Instructions for the task =>
Retype every entry in its entirety, without alteration.

====== Data for the task

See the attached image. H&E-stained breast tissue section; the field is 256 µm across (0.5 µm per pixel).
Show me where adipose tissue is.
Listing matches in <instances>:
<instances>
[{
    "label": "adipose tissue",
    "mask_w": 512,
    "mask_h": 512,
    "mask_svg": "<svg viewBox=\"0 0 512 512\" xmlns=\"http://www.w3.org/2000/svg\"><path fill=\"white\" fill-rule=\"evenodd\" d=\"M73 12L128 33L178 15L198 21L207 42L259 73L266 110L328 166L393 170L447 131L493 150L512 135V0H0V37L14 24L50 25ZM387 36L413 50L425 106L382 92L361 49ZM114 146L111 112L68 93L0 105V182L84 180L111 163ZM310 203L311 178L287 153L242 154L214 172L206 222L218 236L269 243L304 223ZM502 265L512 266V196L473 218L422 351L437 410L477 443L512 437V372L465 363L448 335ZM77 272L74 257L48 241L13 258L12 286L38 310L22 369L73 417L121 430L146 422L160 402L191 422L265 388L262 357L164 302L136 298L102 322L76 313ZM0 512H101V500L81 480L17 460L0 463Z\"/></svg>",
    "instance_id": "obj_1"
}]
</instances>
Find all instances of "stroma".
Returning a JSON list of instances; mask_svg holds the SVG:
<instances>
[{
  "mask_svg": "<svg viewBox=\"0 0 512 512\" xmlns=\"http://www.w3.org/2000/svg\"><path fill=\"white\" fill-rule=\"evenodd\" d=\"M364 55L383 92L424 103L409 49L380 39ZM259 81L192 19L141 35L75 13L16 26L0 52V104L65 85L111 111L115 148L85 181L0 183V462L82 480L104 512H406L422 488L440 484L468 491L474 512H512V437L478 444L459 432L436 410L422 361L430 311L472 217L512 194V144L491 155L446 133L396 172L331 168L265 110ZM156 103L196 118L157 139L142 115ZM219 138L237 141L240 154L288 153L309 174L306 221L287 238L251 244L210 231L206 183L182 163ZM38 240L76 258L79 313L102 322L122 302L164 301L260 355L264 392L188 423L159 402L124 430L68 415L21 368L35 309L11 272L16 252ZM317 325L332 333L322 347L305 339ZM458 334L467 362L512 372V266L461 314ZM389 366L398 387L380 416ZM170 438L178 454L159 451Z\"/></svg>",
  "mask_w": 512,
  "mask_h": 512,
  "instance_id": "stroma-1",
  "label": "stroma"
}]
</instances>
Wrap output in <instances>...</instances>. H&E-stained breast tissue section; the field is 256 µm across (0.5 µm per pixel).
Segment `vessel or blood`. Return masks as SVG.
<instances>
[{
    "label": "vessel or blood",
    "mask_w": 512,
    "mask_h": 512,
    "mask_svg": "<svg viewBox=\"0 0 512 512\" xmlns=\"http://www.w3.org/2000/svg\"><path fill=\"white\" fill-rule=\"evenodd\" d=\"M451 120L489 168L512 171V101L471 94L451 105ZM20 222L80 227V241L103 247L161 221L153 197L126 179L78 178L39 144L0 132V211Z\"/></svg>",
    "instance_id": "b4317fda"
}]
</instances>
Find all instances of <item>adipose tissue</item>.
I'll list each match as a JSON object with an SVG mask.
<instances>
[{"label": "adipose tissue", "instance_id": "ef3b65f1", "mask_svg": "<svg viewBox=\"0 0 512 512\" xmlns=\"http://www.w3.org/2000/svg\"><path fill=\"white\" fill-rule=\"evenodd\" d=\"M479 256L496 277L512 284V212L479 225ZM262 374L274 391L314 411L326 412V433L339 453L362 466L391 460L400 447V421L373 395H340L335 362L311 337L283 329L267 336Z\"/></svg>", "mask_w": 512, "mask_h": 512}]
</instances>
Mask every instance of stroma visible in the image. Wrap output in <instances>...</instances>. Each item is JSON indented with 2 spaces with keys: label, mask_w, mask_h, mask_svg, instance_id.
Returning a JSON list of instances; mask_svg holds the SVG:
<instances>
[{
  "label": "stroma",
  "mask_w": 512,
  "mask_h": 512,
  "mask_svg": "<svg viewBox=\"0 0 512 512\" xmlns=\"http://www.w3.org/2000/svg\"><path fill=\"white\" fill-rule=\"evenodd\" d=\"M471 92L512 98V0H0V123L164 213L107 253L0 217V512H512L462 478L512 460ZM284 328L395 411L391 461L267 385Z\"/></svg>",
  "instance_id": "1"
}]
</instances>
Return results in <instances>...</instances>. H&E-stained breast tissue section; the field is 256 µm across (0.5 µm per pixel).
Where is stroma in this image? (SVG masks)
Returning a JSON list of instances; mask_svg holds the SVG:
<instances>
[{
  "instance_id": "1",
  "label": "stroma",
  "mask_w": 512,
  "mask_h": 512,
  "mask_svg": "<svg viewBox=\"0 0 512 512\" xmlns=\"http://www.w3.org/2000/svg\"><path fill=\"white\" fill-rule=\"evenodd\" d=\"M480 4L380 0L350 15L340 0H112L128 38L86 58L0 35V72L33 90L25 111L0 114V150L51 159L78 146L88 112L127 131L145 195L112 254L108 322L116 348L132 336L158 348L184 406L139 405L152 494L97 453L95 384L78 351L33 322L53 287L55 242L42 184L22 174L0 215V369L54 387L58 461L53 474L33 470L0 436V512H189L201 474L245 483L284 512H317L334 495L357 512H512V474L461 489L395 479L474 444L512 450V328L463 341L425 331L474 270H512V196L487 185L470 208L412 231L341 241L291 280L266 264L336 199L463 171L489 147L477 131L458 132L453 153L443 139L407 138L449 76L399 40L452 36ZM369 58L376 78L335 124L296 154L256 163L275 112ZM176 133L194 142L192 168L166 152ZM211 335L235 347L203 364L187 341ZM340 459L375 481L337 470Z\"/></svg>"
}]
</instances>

============

Output below =>
See the attached image. H&E-stained breast tissue section; the field is 256 µm across (0.5 µm per pixel).
Show me where adipose tissue is.
Listing matches in <instances>:
<instances>
[{
    "label": "adipose tissue",
    "mask_w": 512,
    "mask_h": 512,
    "mask_svg": "<svg viewBox=\"0 0 512 512\" xmlns=\"http://www.w3.org/2000/svg\"><path fill=\"white\" fill-rule=\"evenodd\" d=\"M73 12L128 33L178 15L198 21L207 42L259 73L266 110L328 166L393 170L447 131L493 150L512 135V0H0V37L14 24L50 25ZM387 36L413 50L425 106L382 92L361 49ZM114 146L111 112L68 93L0 105V182L84 180L111 163ZM310 203L311 178L287 153L242 154L214 172L206 222L218 236L269 243L304 223ZM502 265L512 266V196L473 218L422 351L437 410L477 443L512 437V372L465 363L448 335ZM77 272L74 257L48 241L13 258L12 286L38 310L22 369L73 417L121 430L146 422L160 402L191 422L265 388L262 357L164 302L136 298L102 322L76 313ZM0 512H101V500L81 480L17 460L0 463Z\"/></svg>",
    "instance_id": "obj_1"
}]
</instances>
Find all instances of "stroma".
Returning a JSON list of instances; mask_svg holds the SVG:
<instances>
[{
  "mask_svg": "<svg viewBox=\"0 0 512 512\" xmlns=\"http://www.w3.org/2000/svg\"><path fill=\"white\" fill-rule=\"evenodd\" d=\"M364 55L383 92L424 103L409 49L380 39ZM259 81L192 19L141 35L75 13L16 26L0 52V104L65 85L111 111L115 148L85 181L0 183V462L82 480L104 512H406L422 488L440 484L468 491L474 512H512V437L478 444L459 432L436 410L422 361L430 311L472 217L512 194V144L491 155L446 133L396 172L331 168L265 110ZM156 103L196 118L157 139L142 115ZM219 138L237 141L240 154L288 153L309 174L306 221L287 238L251 244L210 231L206 183L182 163ZM38 240L76 258L79 313L102 322L122 302L164 301L260 355L264 392L188 423L159 402L124 430L68 415L21 368L35 309L11 272L16 252ZM317 325L332 333L322 347L305 339ZM458 334L467 362L512 372V266L461 314ZM389 366L398 387L380 416ZM170 438L178 454L159 451Z\"/></svg>",
  "mask_w": 512,
  "mask_h": 512,
  "instance_id": "stroma-1",
  "label": "stroma"
}]
</instances>
Wrap output in <instances>...</instances>. H&E-stained breast tissue section; the field is 256 µm across (0.5 µm per pixel).
Segment `vessel or blood`. Return masks as SVG.
<instances>
[{
    "label": "vessel or blood",
    "mask_w": 512,
    "mask_h": 512,
    "mask_svg": "<svg viewBox=\"0 0 512 512\" xmlns=\"http://www.w3.org/2000/svg\"><path fill=\"white\" fill-rule=\"evenodd\" d=\"M451 120L489 168L512 171V101L471 94L451 105ZM20 222L80 227V241L103 247L161 221L153 197L126 179L78 178L39 144L0 132V211Z\"/></svg>",
    "instance_id": "b4317fda"
}]
</instances>
Find all instances of <item>adipose tissue</item>.
I'll list each match as a JSON object with an SVG mask.
<instances>
[{"label": "adipose tissue", "instance_id": "ef3b65f1", "mask_svg": "<svg viewBox=\"0 0 512 512\" xmlns=\"http://www.w3.org/2000/svg\"><path fill=\"white\" fill-rule=\"evenodd\" d=\"M479 256L496 277L512 284V212L479 225ZM262 374L274 391L314 411L326 412V433L339 453L362 466L391 460L400 447V421L373 395H340L335 362L311 337L283 329L267 336Z\"/></svg>", "mask_w": 512, "mask_h": 512}]
</instances>
Mask every instance of stroma visible in the image. Wrap output in <instances>...</instances>. Each item is JSON indented with 2 spaces with keys: label, mask_w, mask_h, mask_svg, instance_id.
Returning a JSON list of instances; mask_svg holds the SVG:
<instances>
[{
  "label": "stroma",
  "mask_w": 512,
  "mask_h": 512,
  "mask_svg": "<svg viewBox=\"0 0 512 512\" xmlns=\"http://www.w3.org/2000/svg\"><path fill=\"white\" fill-rule=\"evenodd\" d=\"M471 92L512 98V0H0V123L164 213L107 253L0 217V512H512L462 478L512 460ZM284 328L395 411L391 461L267 385Z\"/></svg>",
  "instance_id": "1"
}]
</instances>
Return results in <instances>...</instances>. H&E-stained breast tissue section; the field is 256 µm across (0.5 µm per pixel).
Where is stroma in this image? (SVG masks)
Returning a JSON list of instances; mask_svg holds the SVG:
<instances>
[{
  "instance_id": "1",
  "label": "stroma",
  "mask_w": 512,
  "mask_h": 512,
  "mask_svg": "<svg viewBox=\"0 0 512 512\" xmlns=\"http://www.w3.org/2000/svg\"><path fill=\"white\" fill-rule=\"evenodd\" d=\"M480 4L380 0L350 15L340 0H112L128 38L86 58L0 35V72L33 90L25 111L0 114V150L51 159L78 146L88 112L127 131L145 195L112 254L108 322L116 348L132 336L158 348L184 406L139 405L152 494L97 453L95 384L78 351L33 322L53 287L55 242L42 184L22 174L0 215V369L54 387L58 461L53 474L33 470L0 436V512H189L201 474L245 483L284 512H317L334 495L357 512H512V474L461 489L395 479L474 444L512 450V328L463 341L425 331L474 270H512V196L487 185L470 208L412 231L341 241L291 280L266 264L336 199L463 171L489 147L477 131L458 132L453 153L443 139L407 138L449 76L399 40L452 36ZM369 58L376 78L335 124L296 154L256 163L275 112ZM176 133L194 142L192 168L166 152ZM211 335L235 347L203 364L187 341ZM340 459L375 481L337 470Z\"/></svg>"
}]
</instances>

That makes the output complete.